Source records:
┄┄┄┄┄┄┄┄┄┄┄┄┄┄┄┄┄┄┄┄

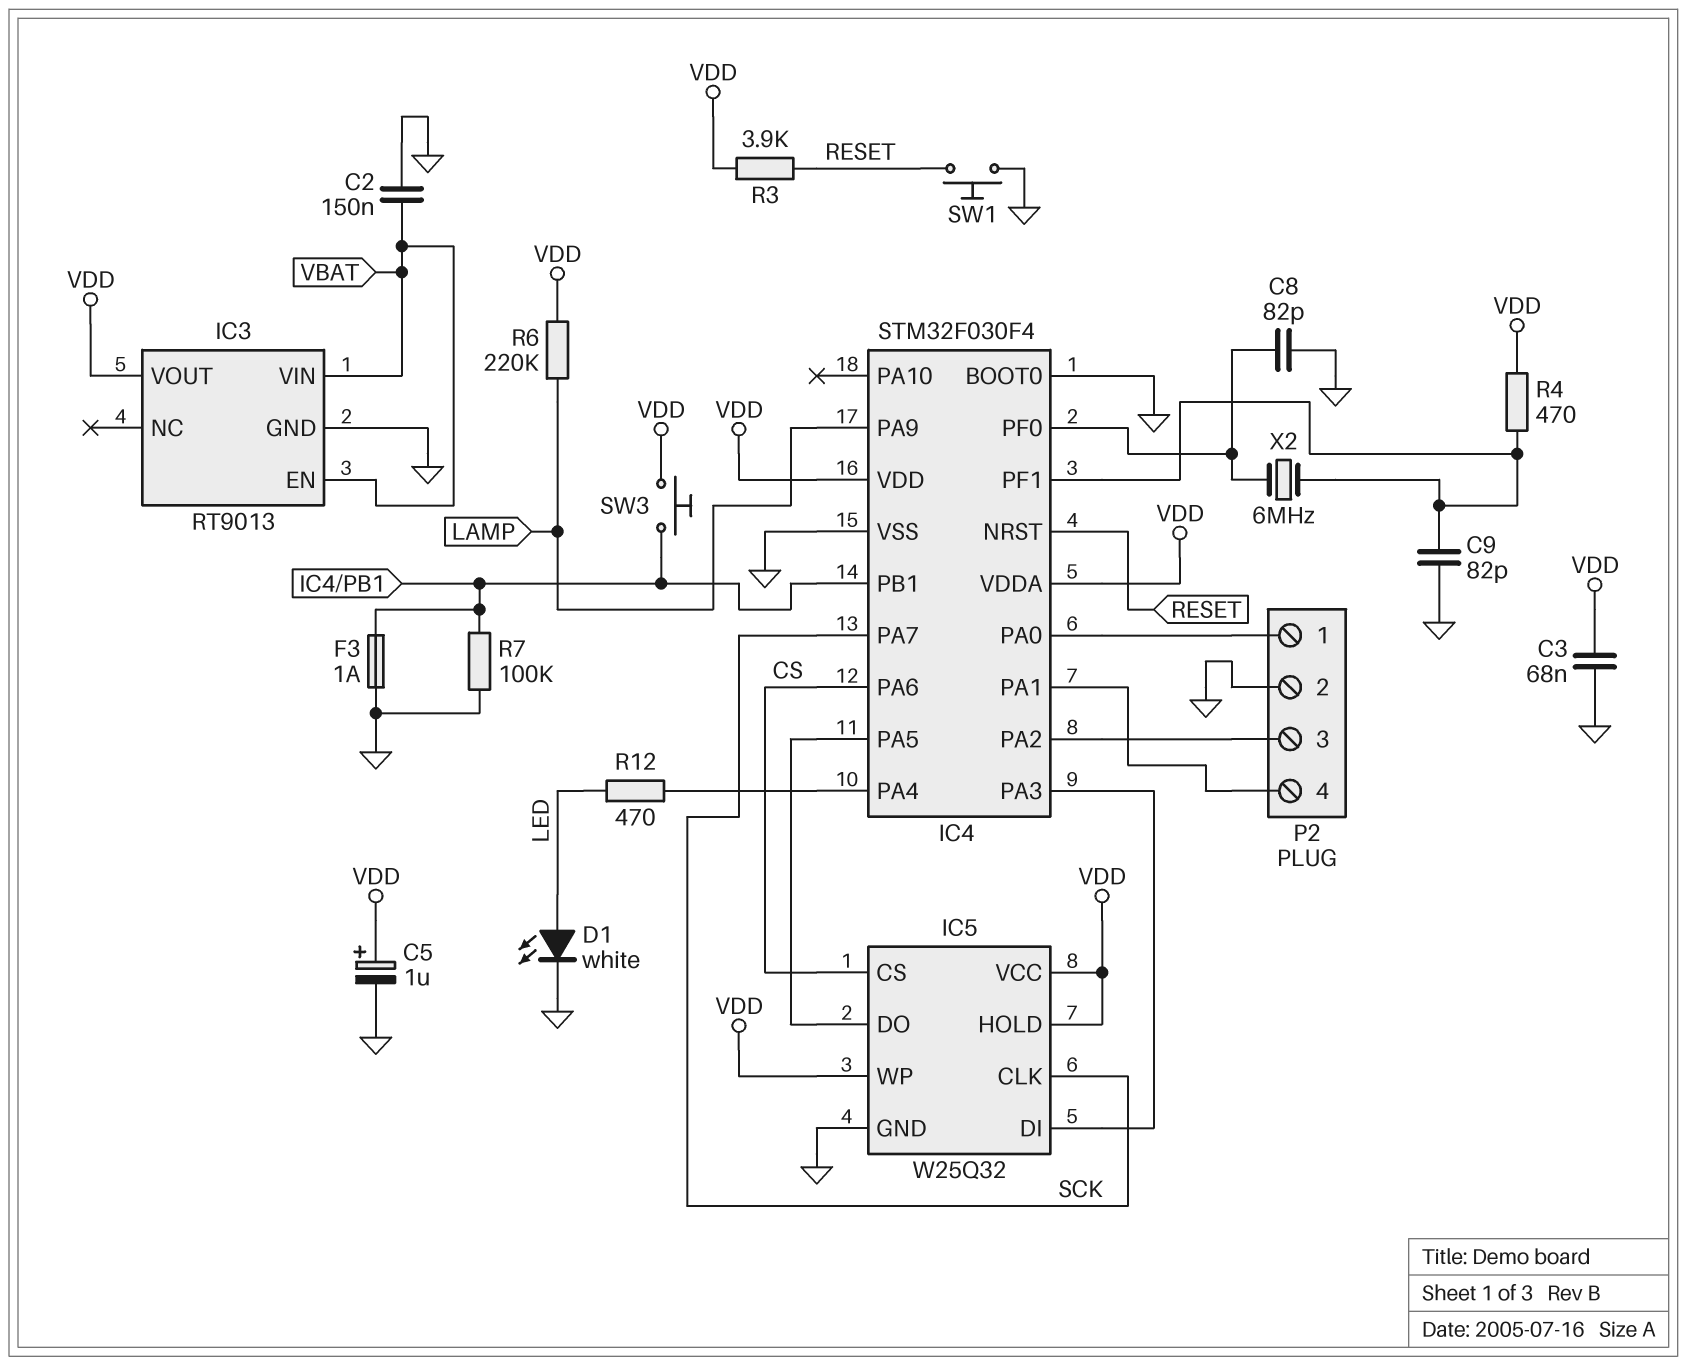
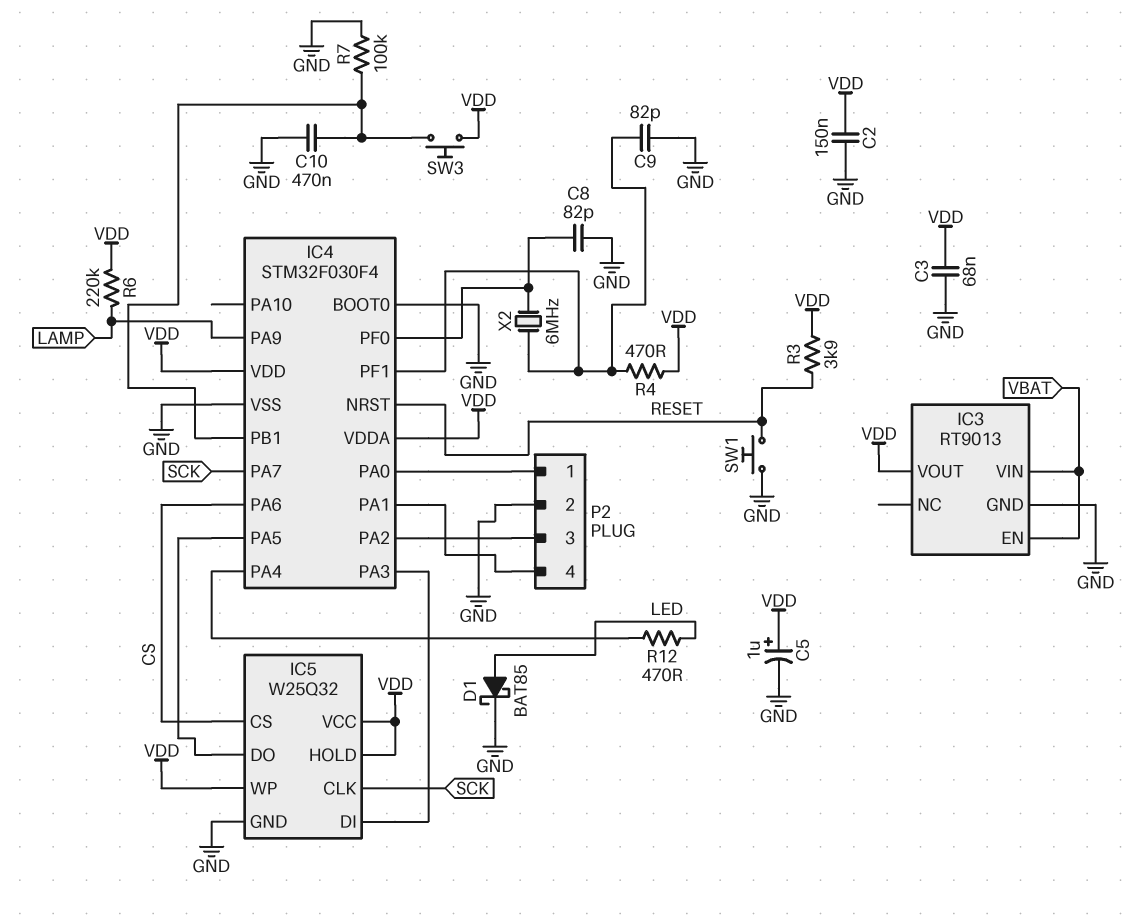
C2: 150nF (GND, VBAT) -> 150nF (GND, VDD)
C10: none -> 470nF (GND, IC4/PB1)
D1: LED white (A LED, K GND) -> schottky BAT85 (A LED, K GND)
F3: 1A (GND, IC4/PB1) -> none

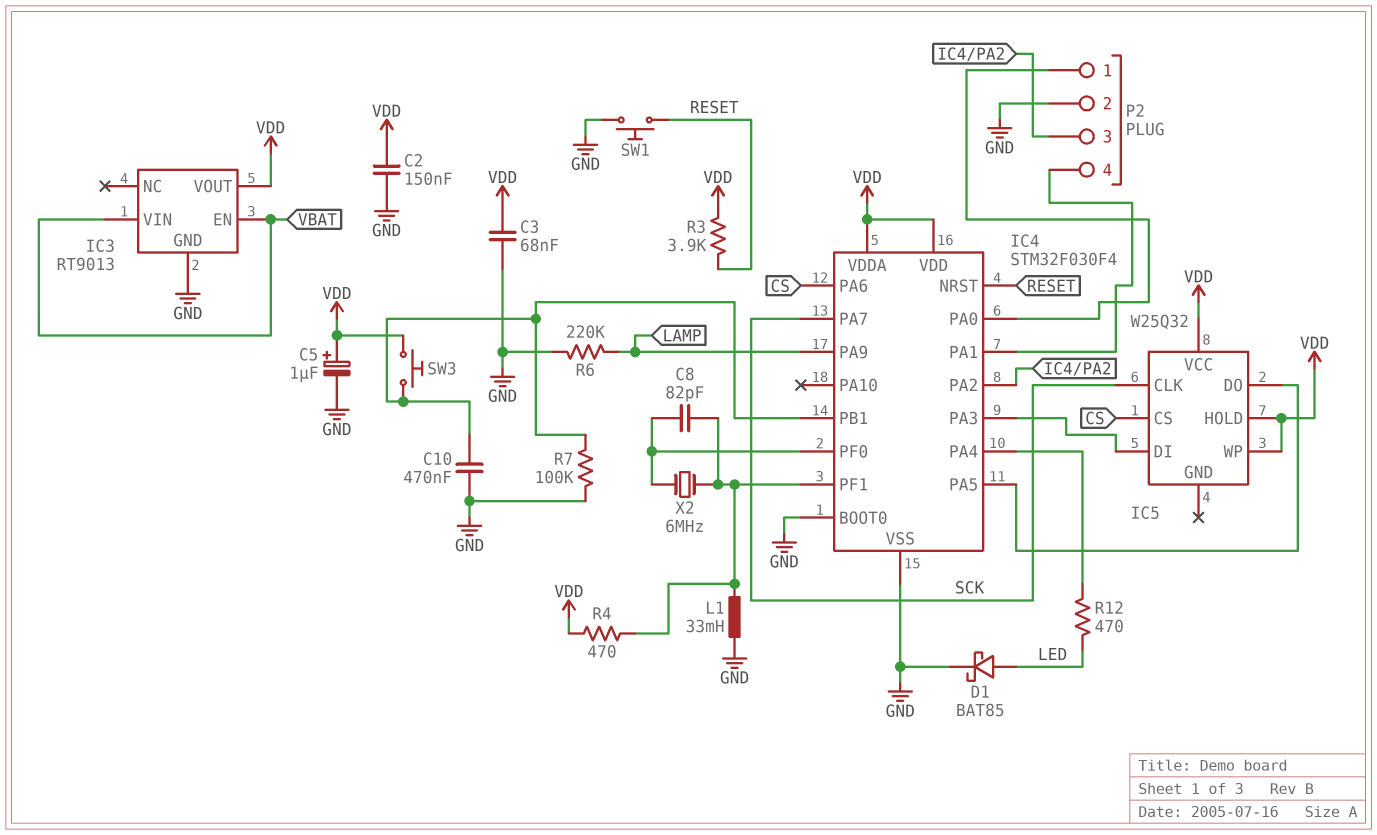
C8: 82pF (GND, IC4/PF0) -> 82pF (IC4/PF0, IC4/PF1)
C9: 82pF (GND, IC4/PF1) -> none
IC5 pin GND: GND -> none
L1: none -> 33mH (GND, IC4/PF1)
R6: 220k (LAMP, VDD) -> 220k (GND, LAMP)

┄┄┄┄┄┄┄┄┄┄┄┄┄┄┄┄┄┄┄┄

**WHAT YOU NEED TO DO:** Drop the images and quote the entries word for word.

**EXERCISE RESULT:**
C2: 150nF (GND, VBAT) -> 150nF (GND, VDD)
C10: none -> 470nF (GND, IC4/PB1)
D1: LED white (A LED, K GND) -> schottky BAT85 (A LED, K GND)
F3: 1A (GND, IC4/PB1) -> none

C8: 82pF (GND, IC4/PF0) -> 82pF (IC4/PF0, IC4/PF1)
C9: 82pF (GND, IC4/PF1) -> none
IC5 pin GND: GND -> none
L1: none -> 33mH (GND, IC4/PF1)
R6: 220k (LAMP, VDD) -> 220k (GND, LAMP)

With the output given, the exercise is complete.